- _Record excerpts_

BEGIN

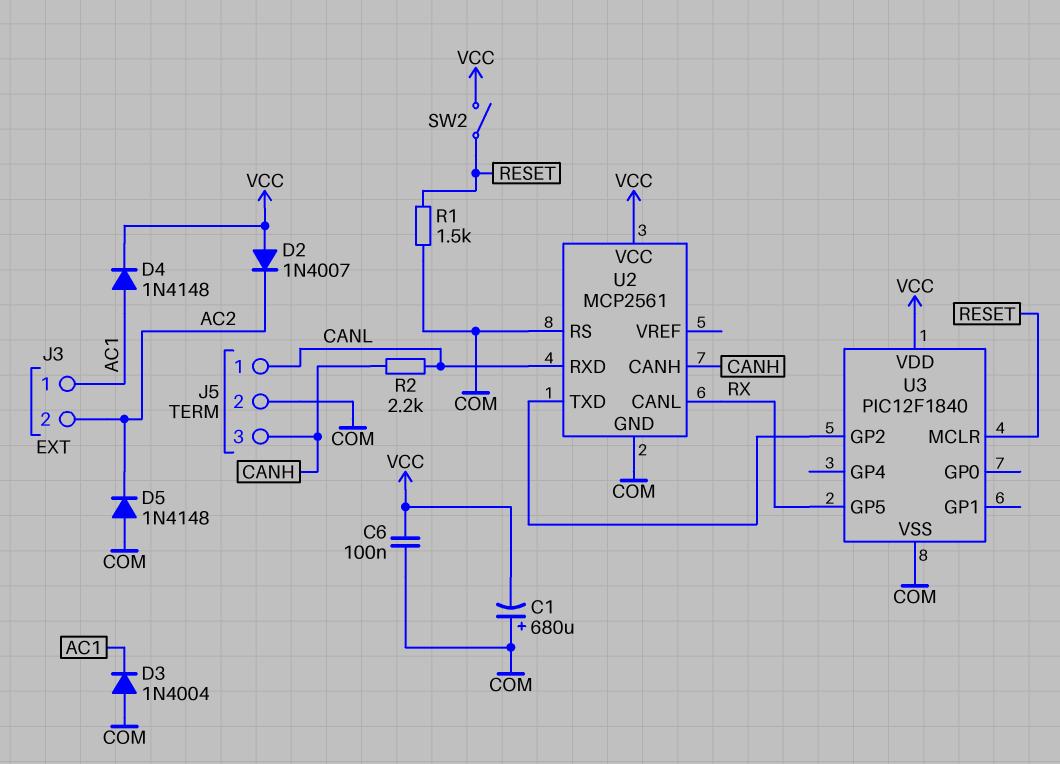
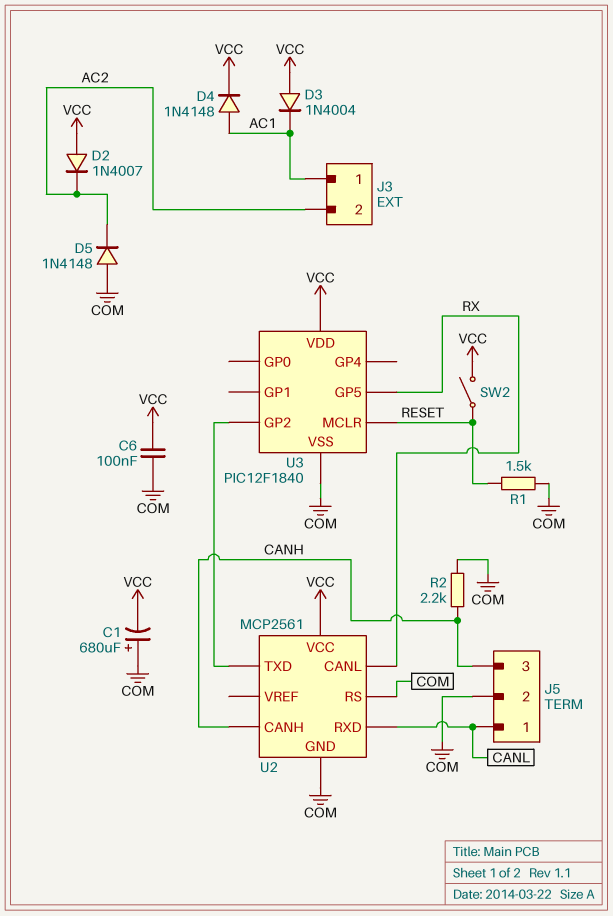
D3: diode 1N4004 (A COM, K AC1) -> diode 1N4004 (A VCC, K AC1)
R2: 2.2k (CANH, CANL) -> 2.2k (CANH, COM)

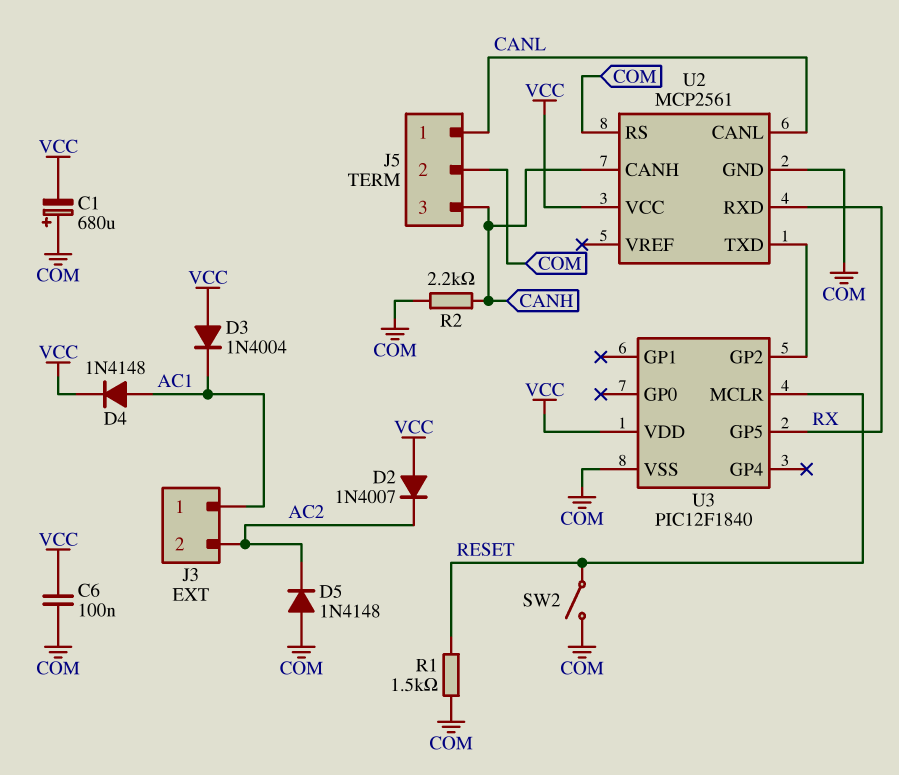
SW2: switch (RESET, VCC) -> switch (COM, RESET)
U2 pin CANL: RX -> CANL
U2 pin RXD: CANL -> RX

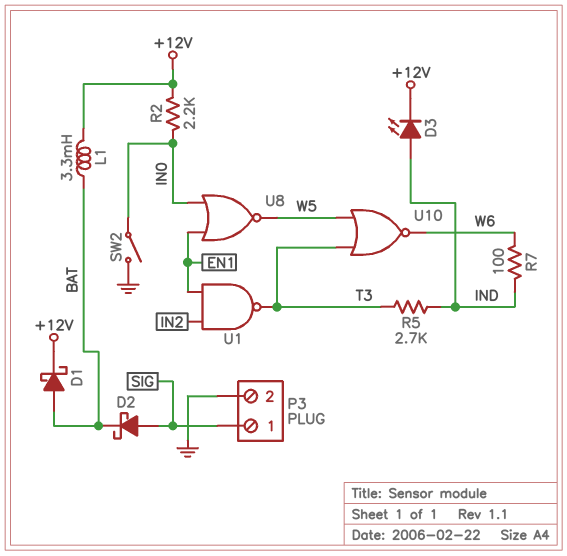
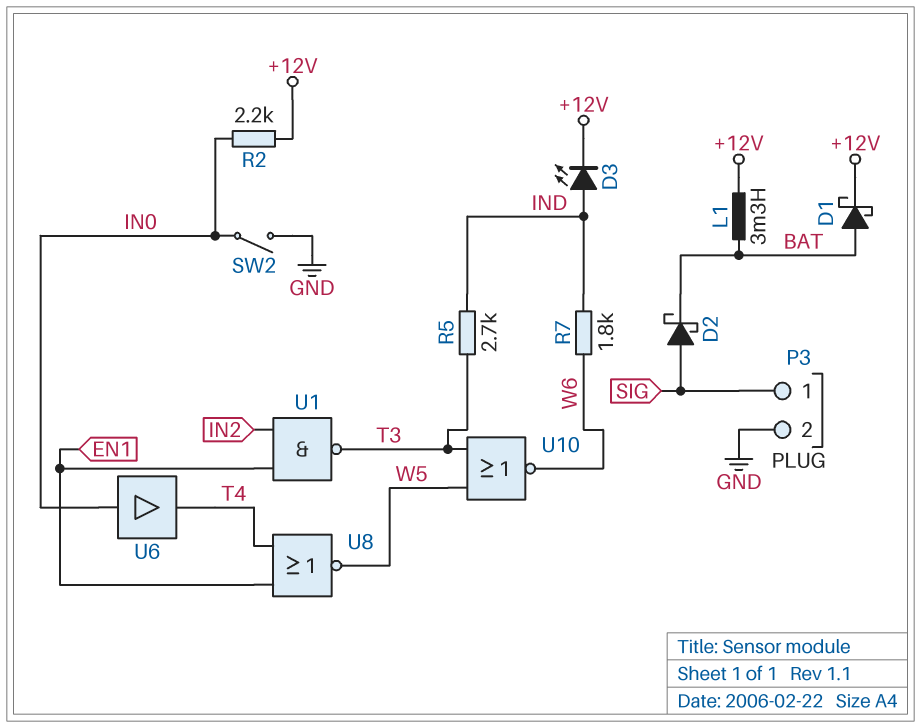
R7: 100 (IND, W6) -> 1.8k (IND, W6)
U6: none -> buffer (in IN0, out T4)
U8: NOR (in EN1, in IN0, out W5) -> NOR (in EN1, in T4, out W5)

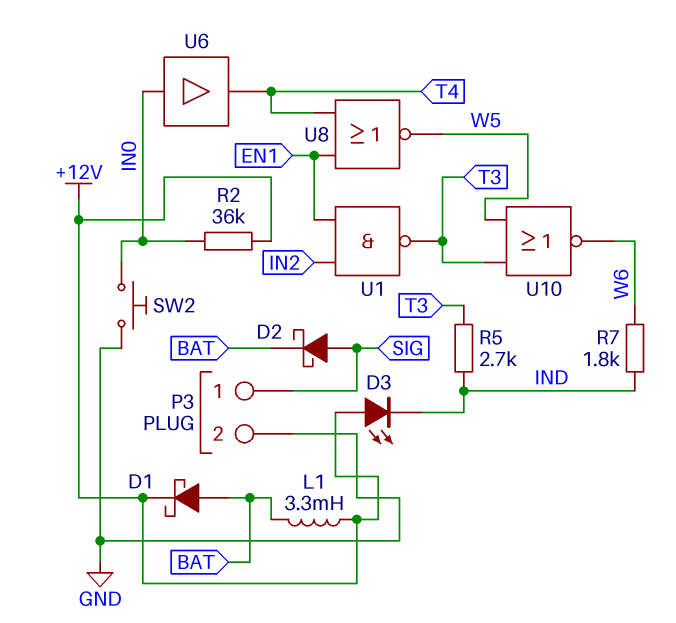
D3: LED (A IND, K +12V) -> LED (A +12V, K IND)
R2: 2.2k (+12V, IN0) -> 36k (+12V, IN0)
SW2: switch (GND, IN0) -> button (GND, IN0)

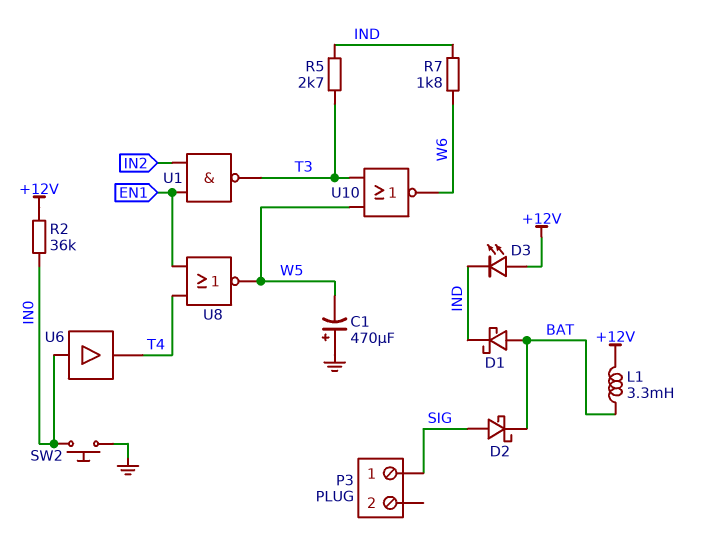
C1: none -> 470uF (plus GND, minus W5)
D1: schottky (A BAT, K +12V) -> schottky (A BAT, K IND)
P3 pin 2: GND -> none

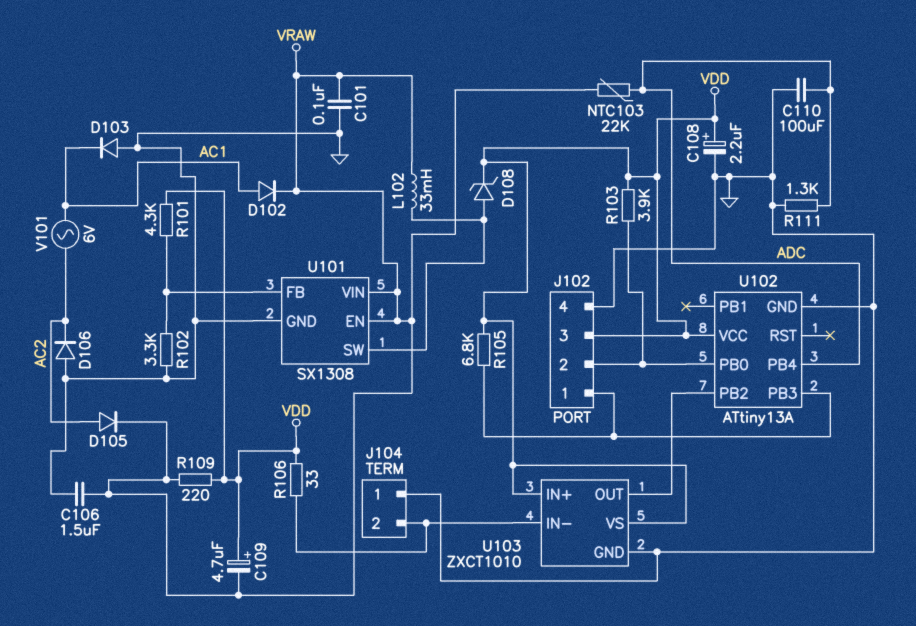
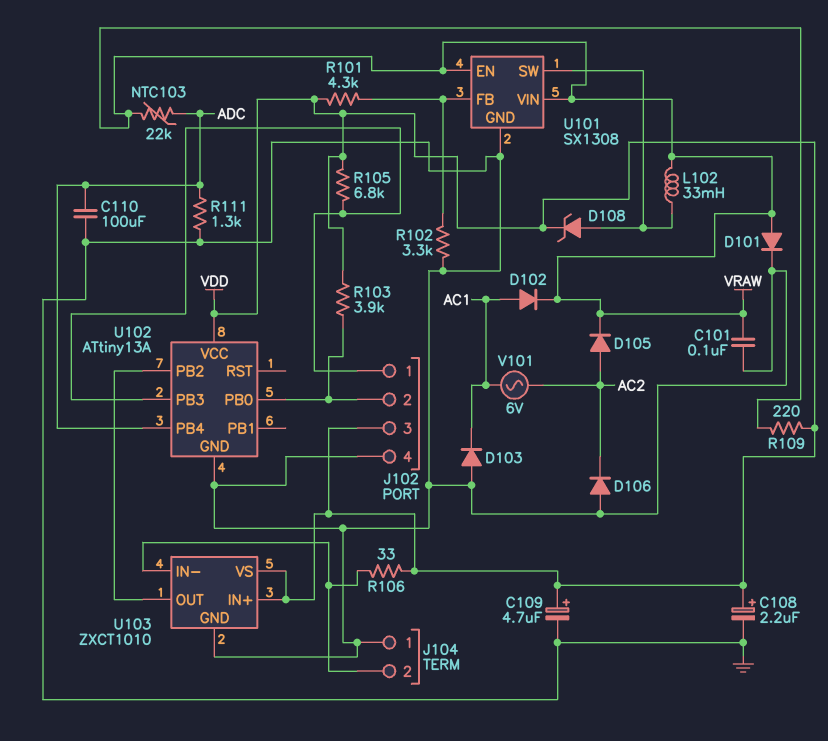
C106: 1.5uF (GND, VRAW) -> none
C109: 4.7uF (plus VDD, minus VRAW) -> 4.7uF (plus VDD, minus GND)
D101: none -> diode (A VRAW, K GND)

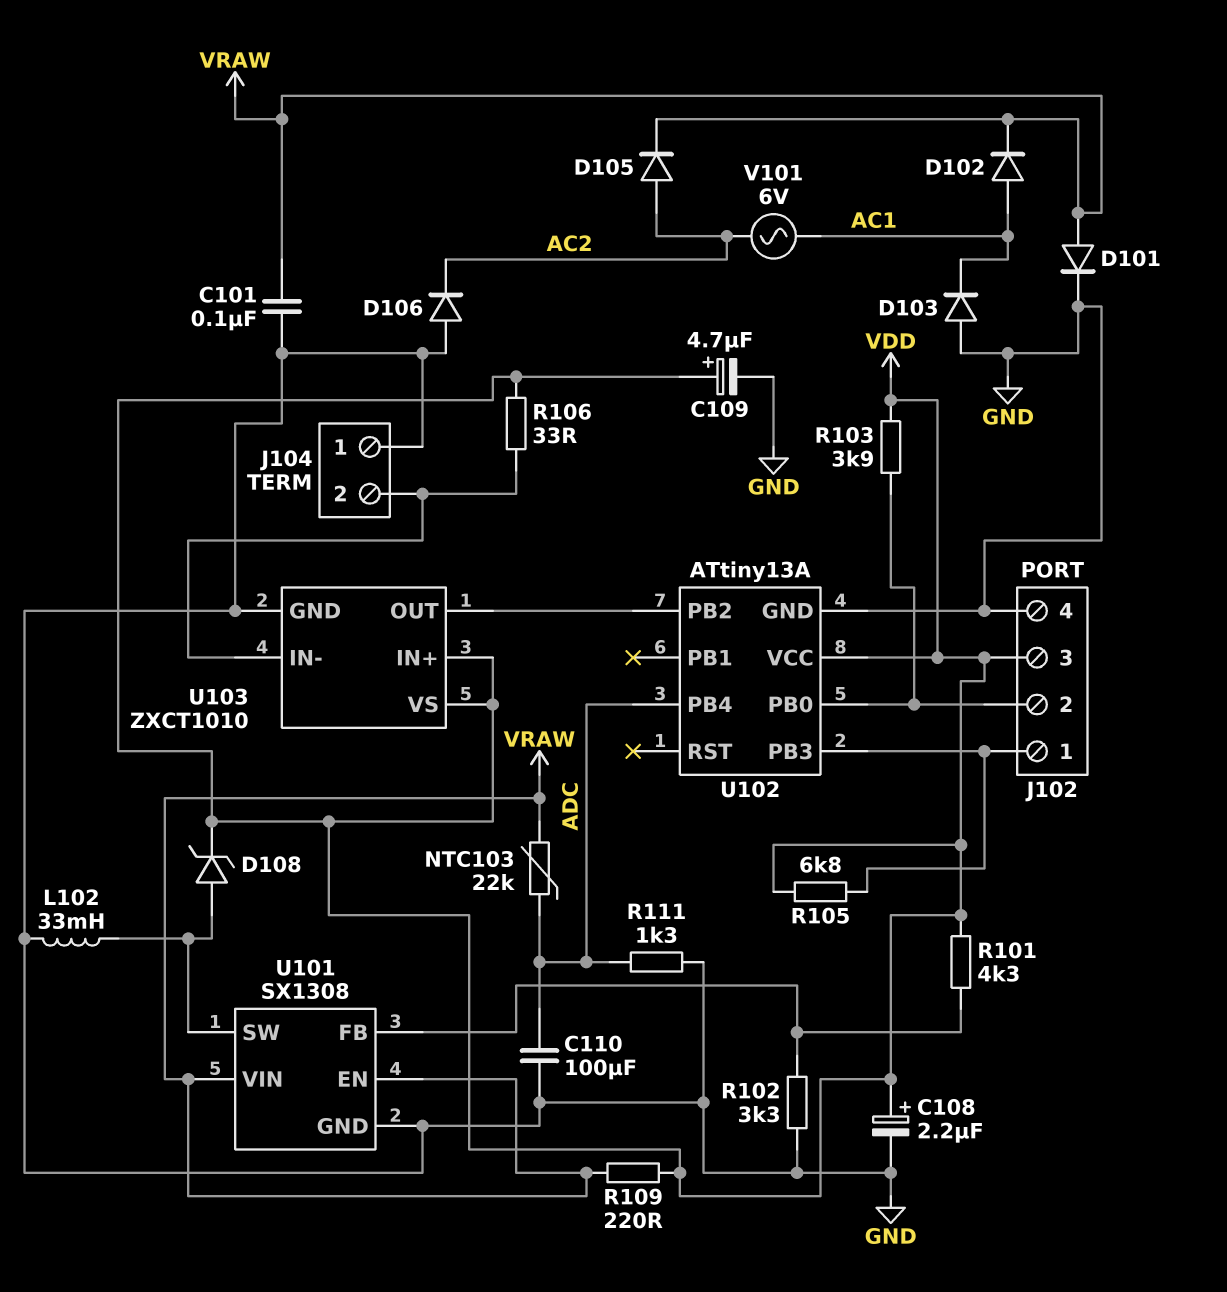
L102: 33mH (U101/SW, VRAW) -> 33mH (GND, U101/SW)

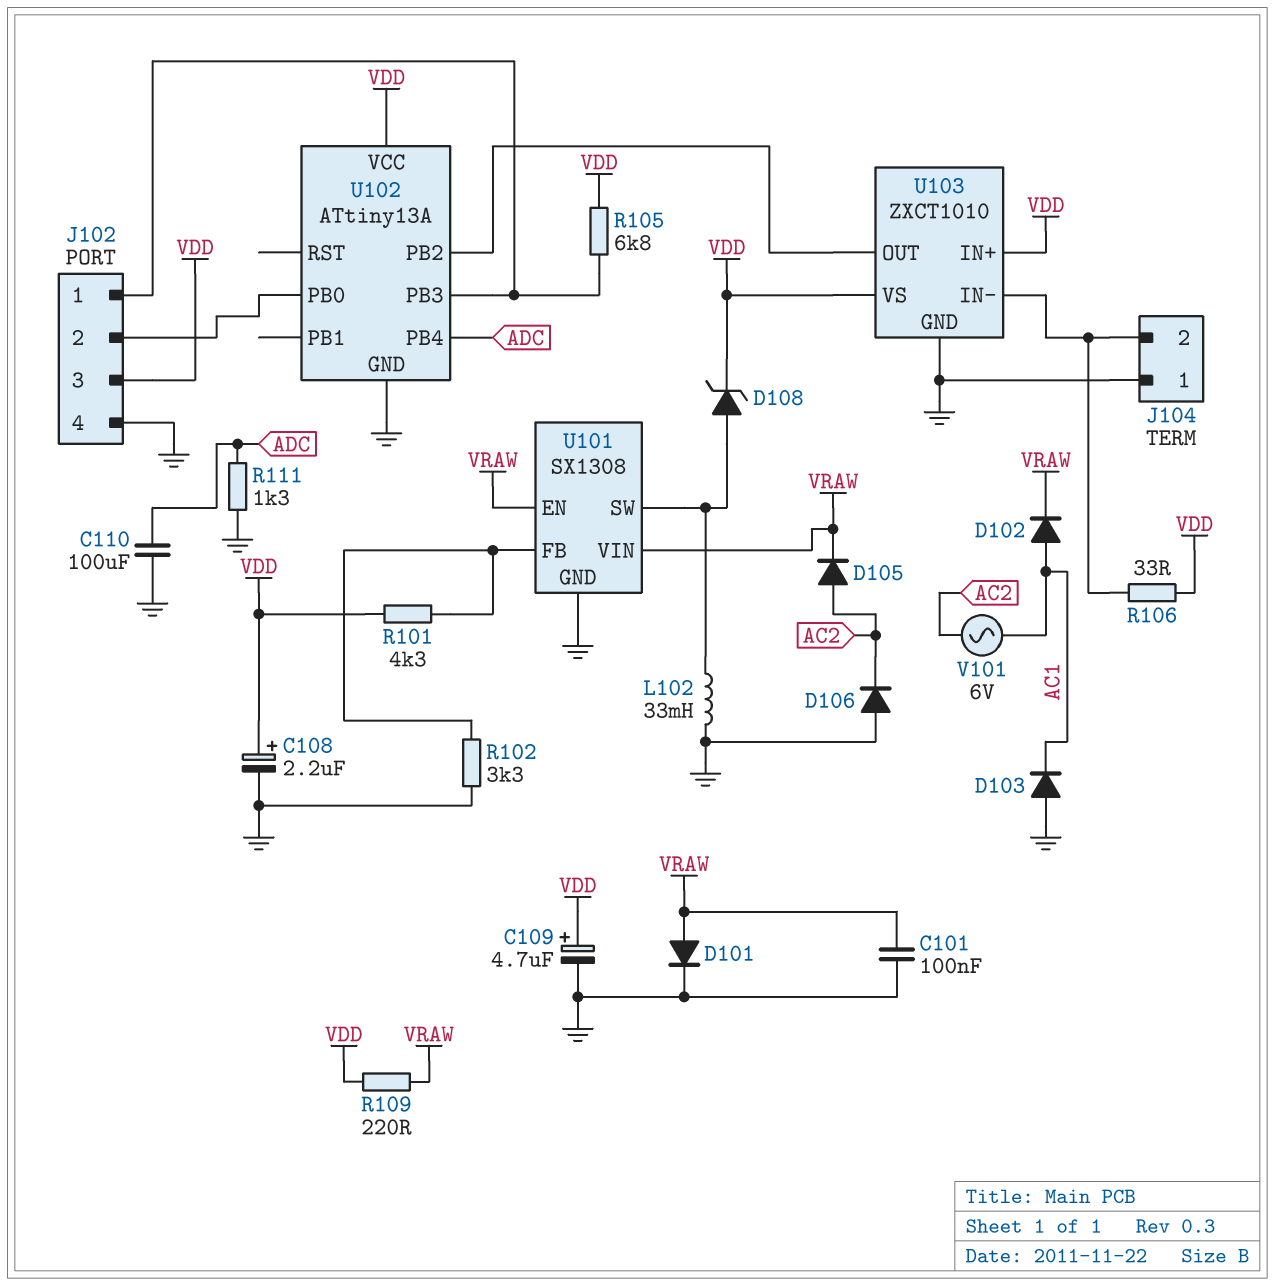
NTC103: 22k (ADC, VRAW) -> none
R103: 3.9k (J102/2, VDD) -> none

END

- _What you should do_
Would you set down every line of the data above exactly, skipping the pictures?

- _Solution for this task_
D3: diode 1N4004 (A COM, K AC1) -> diode 1N4004 (A VCC, K AC1)
R2: 2.2k (CANH, CANL) -> 2.2k (CANH, COM)

SW2: switch (RESET, VCC) -> switch (COM, RESET)
U2 pin CANL: RX -> CANL
U2 pin RXD: CANL -> RX

R7: 100 (IND, W6) -> 1.8k (IND, W6)
U6: none -> buffer (in IN0, out T4)
U8: NOR (in EN1, in IN0, out W5) -> NOR (in EN1, in T4, out W5)

D3: LED (A IND, K +12V) -> LED (A +12V, K IND)
R2: 2.2k (+12V, IN0) -> 36k (+12V, IN0)
SW2: switch (GND, IN0) -> button (GND, IN0)

C1: none -> 470uF (plus GND, minus W5)
D1: schottky (A BAT, K +12V) -> schottky (A BAT, K IND)
P3 pin 2: GND -> none

C106: 1.5uF (GND, VRAW) -> none
C109: 4.7uF (plus VDD, minus VRAW) -> 4.7uF (plus VDD, minus GND)
D101: none -> diode (A VRAW, K GND)

L102: 33mH (U101/SW, VRAW) -> 33mH (GND, U101/SW)

NTC103: 22k (ADC, VRAW) -> none
R103: 3.9k (J102/2, VDD) -> none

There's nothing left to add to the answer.